Image change detection data:
%%
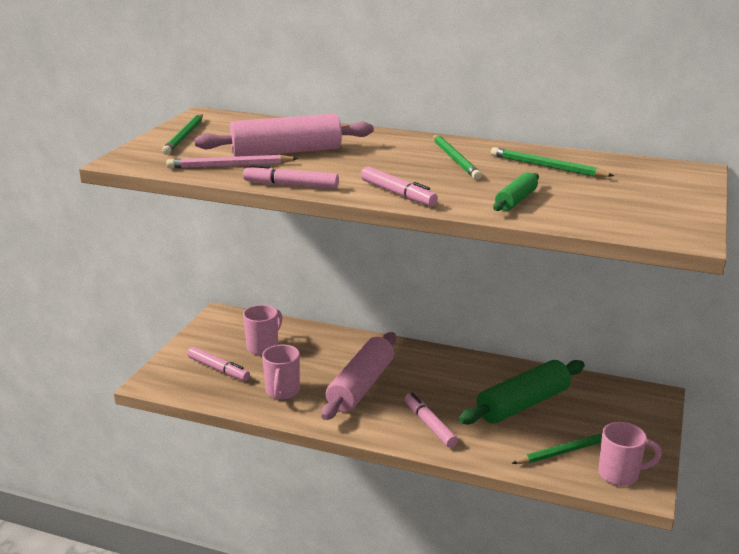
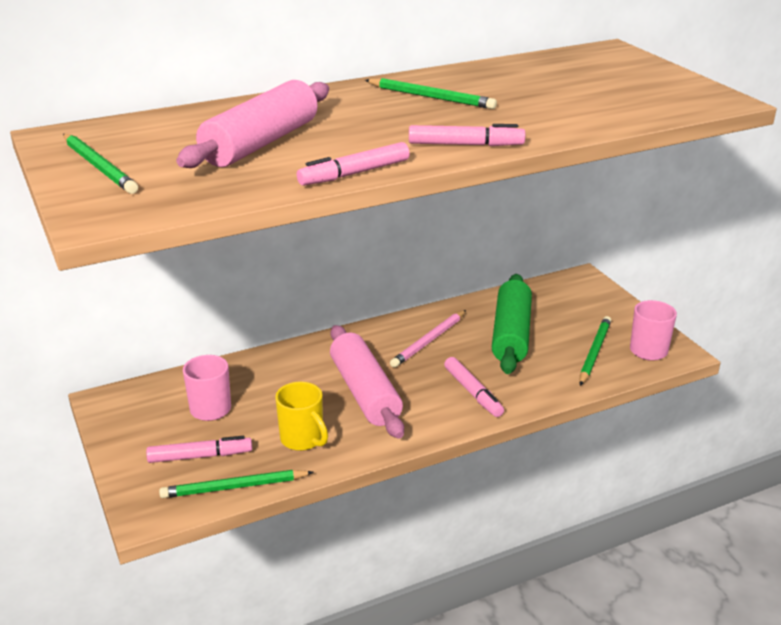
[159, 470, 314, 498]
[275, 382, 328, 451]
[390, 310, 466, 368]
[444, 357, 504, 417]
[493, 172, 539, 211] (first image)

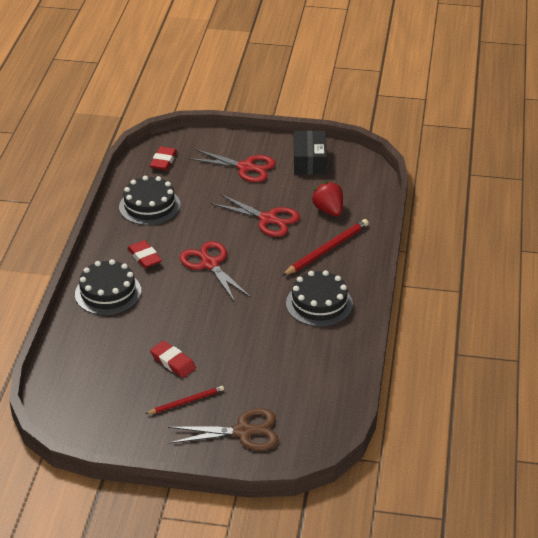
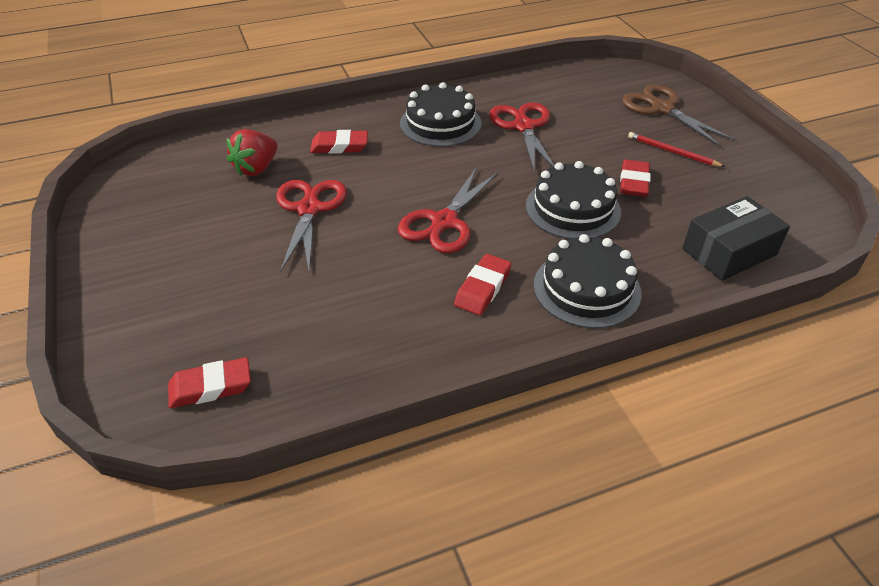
[310, 130, 368, 154]
[489, 102, 554, 174]
[526, 161, 621, 239]
[682, 196, 790, 281]

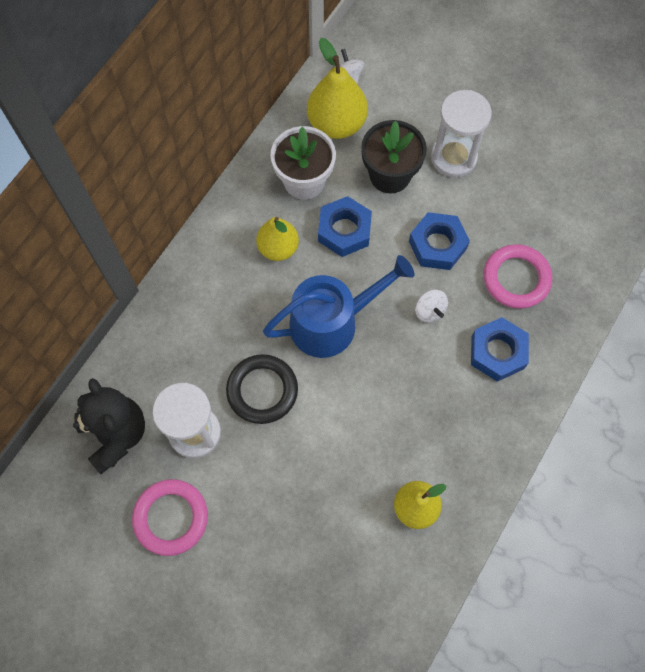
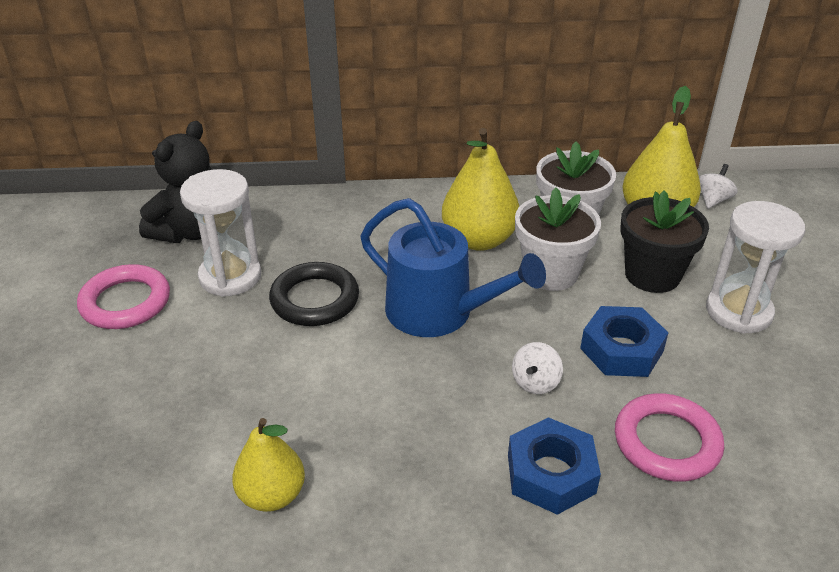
[442, 128, 519, 251]
[515, 187, 601, 291]

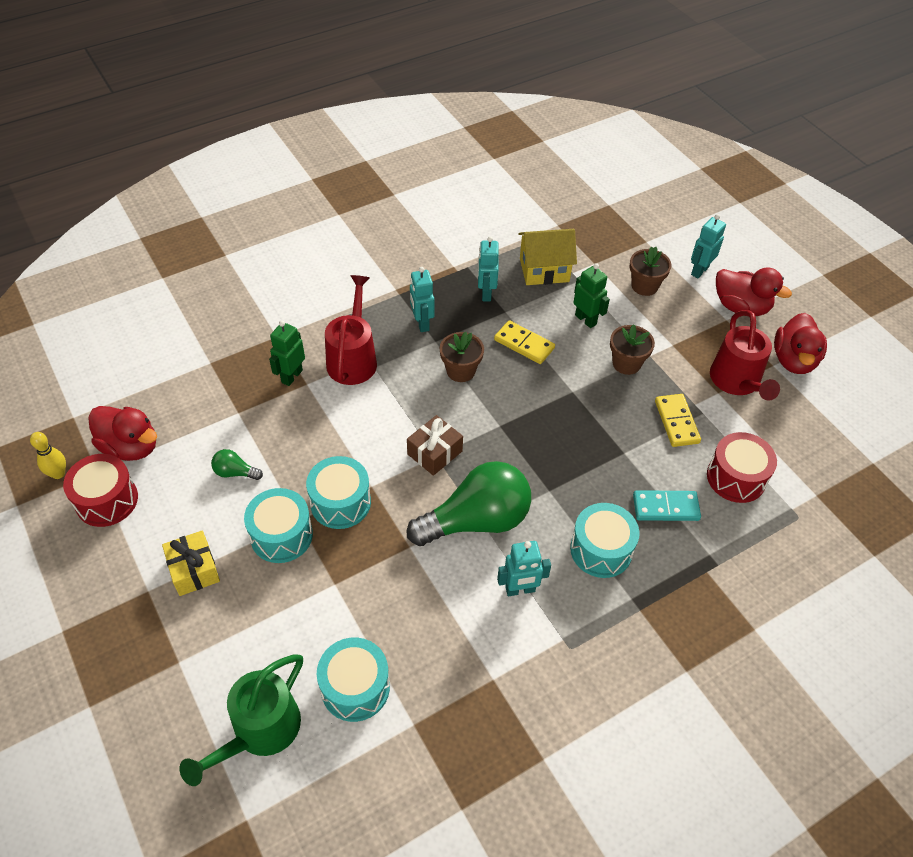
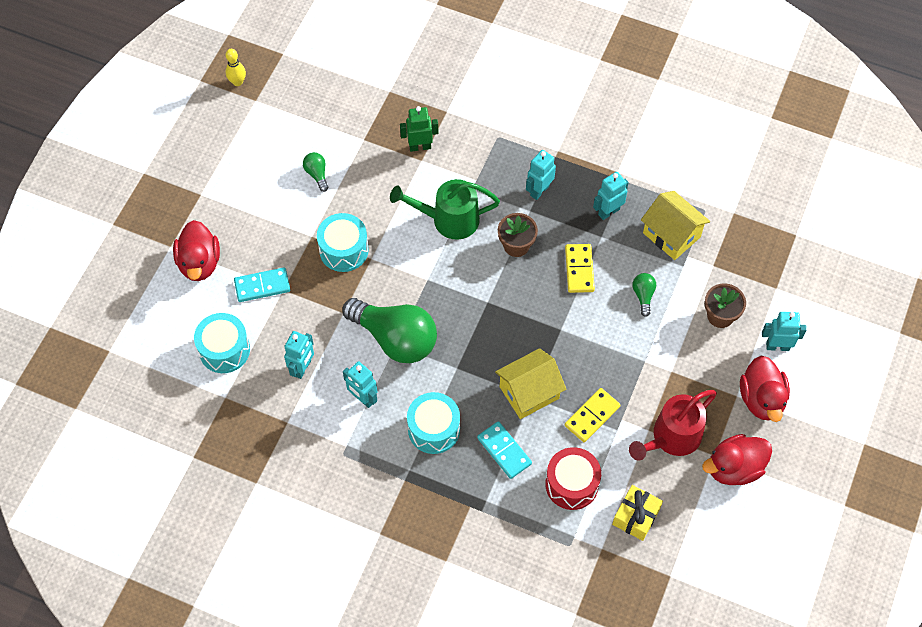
[173, 220, 220, 281]
[234, 267, 290, 302]
[284, 331, 314, 379]
[390, 179, 500, 240]
[495, 348, 566, 419]
[612, 485, 663, 541]
[633, 273, 656, 317]
[63, 454, 138, 527] (first image)
[244, 488, 313, 563] (first image)
[325, 275, 377, 385] (first image)
[407, 415, 463, 476] (first image)
[610, 324, 655, 375] (first image)

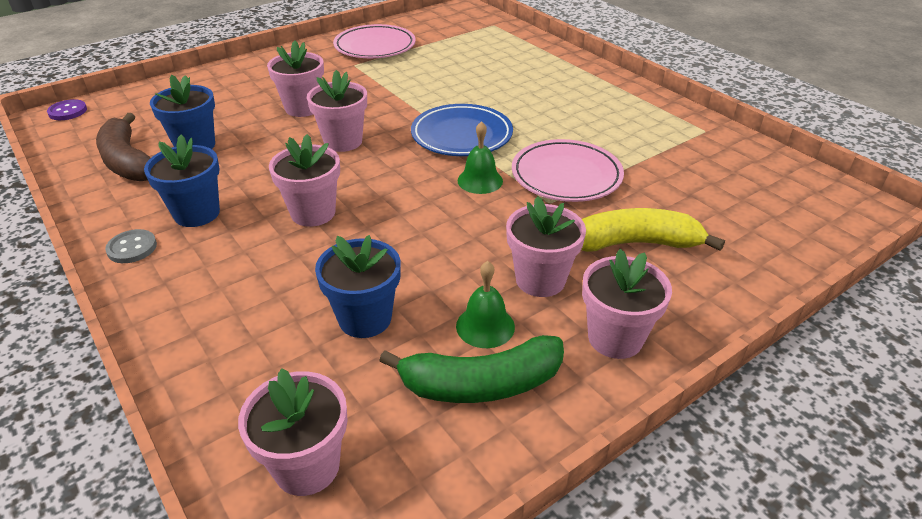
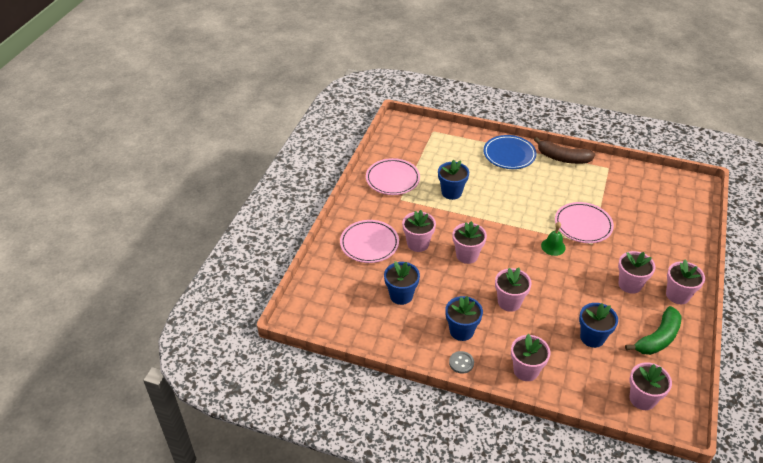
[340, 220, 399, 263]
[438, 160, 469, 200]
[483, 135, 537, 169]
[511, 334, 551, 381]
[534, 137, 595, 164]
[47, 99, 87, 120] (first image)
[456, 261, 515, 348] (first image)
[581, 208, 725, 252] (first image)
%%
Exercise prompt — Determine how many lines of the data above hold the word "first". Output that number only.

Output for this exercise — 9